### Exercise requirements
When you copy the material below, keep every line exact and omit the pictures.

===== Data listing

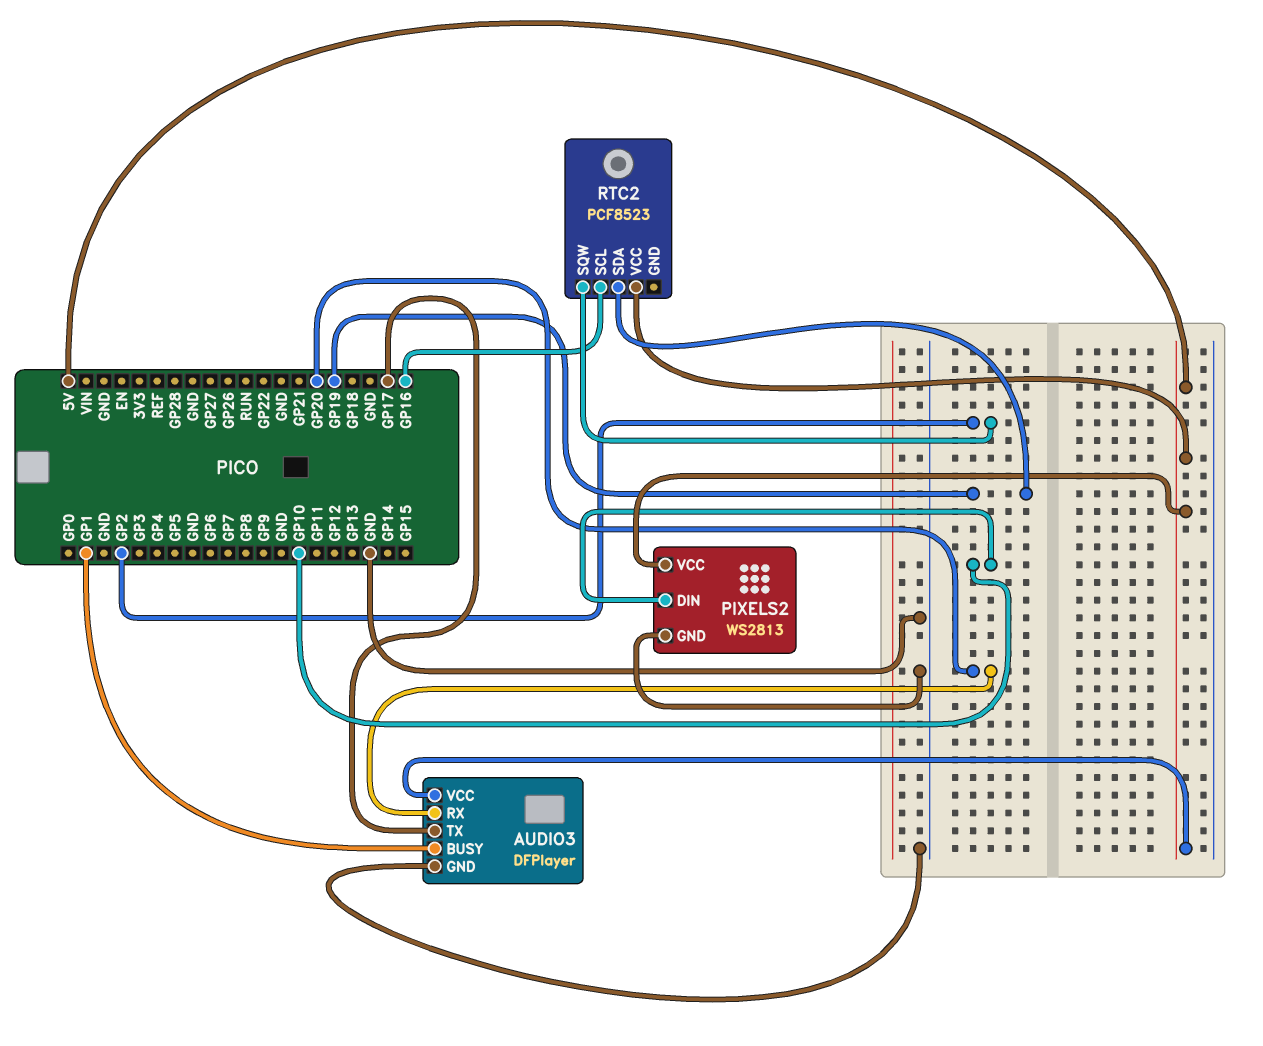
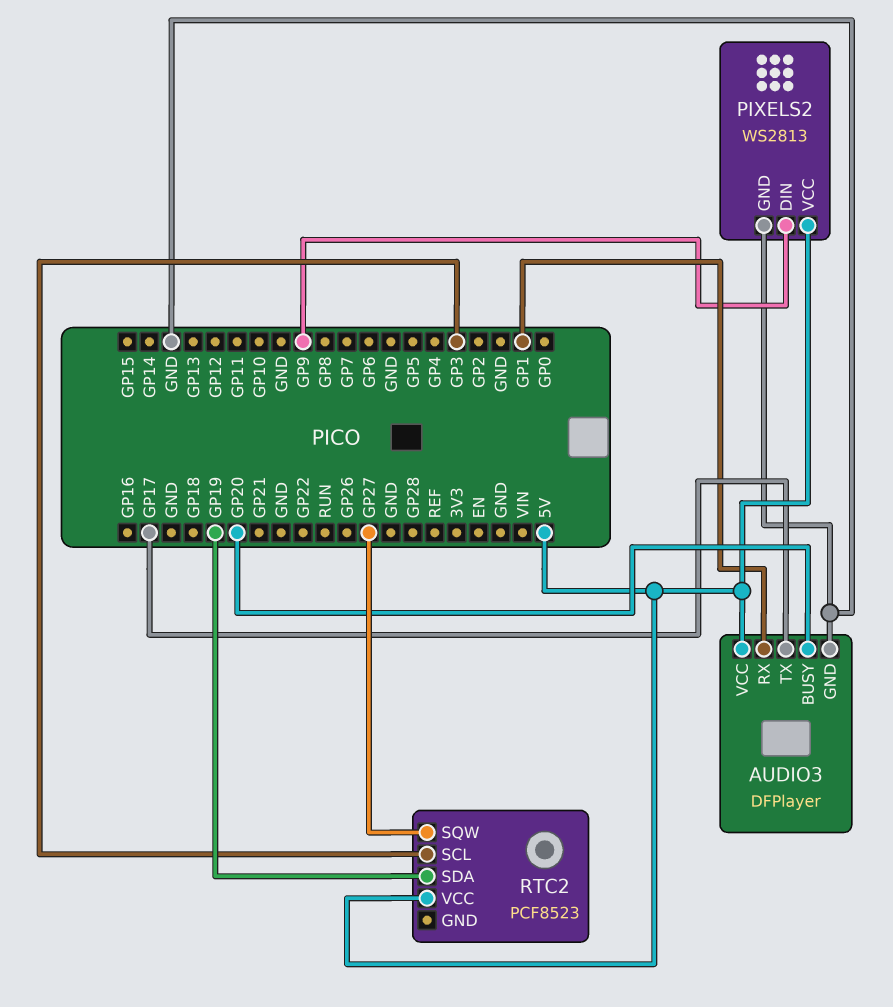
AUDIO3 pin BUSY: GP1 -> GP20
AUDIO3 pin RX: GP20 -> GP1
PIXELS2 pin DIN: GP10 -> GP9
RTC2 pin SCL: GP16 -> GP3
RTC2 pin SQW: GP2 -> GP27

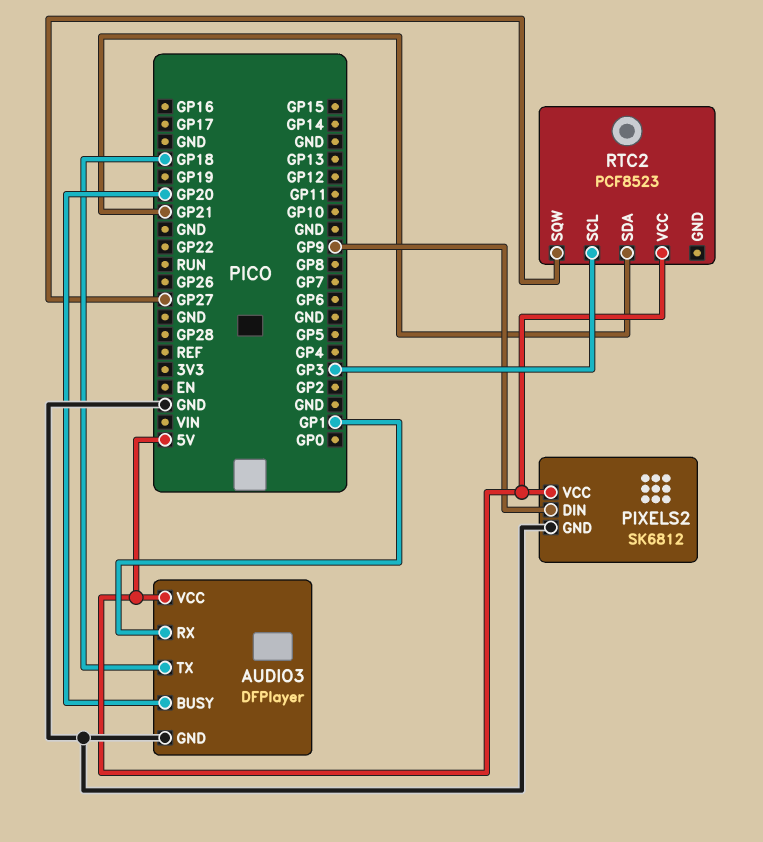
AUDIO3 pin TX: GP17 -> GP18
PIXELS2: WS2813 -> SK6812
RTC2 pin SDA: GP19 -> GP21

==========

### Output below
AUDIO3 pin BUSY: GP1 -> GP20
AUDIO3 pin RX: GP20 -> GP1
PIXELS2 pin DIN: GP10 -> GP9
RTC2 pin SCL: GP16 -> GP3
RTC2 pin SQW: GP2 -> GP27

AUDIO3 pin TX: GP17 -> GP18
PIXELS2: WS2813 -> SK6812
RTC2 pin SDA: GP19 -> GP21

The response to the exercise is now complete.